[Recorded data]

* * *

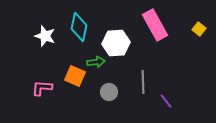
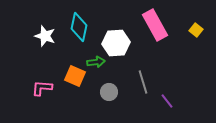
yellow square: moved 3 px left, 1 px down
gray line: rotated 15 degrees counterclockwise
purple line: moved 1 px right
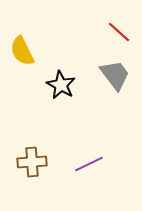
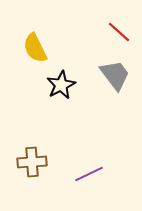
yellow semicircle: moved 13 px right, 3 px up
black star: rotated 16 degrees clockwise
purple line: moved 10 px down
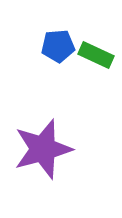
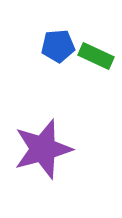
green rectangle: moved 1 px down
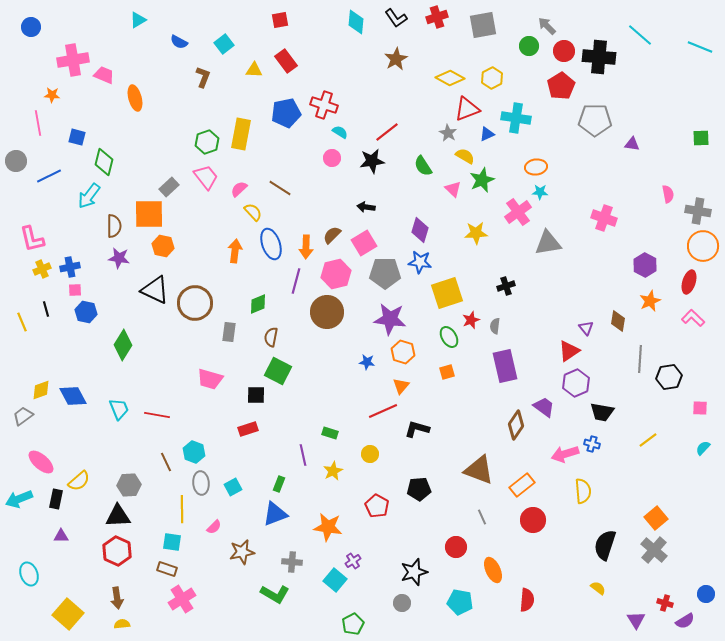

* * *

- What is expected
Please show every line above that includes the word "right".

- Task output
purple line: moved 1 px right
yellow semicircle: moved 13 px right, 3 px up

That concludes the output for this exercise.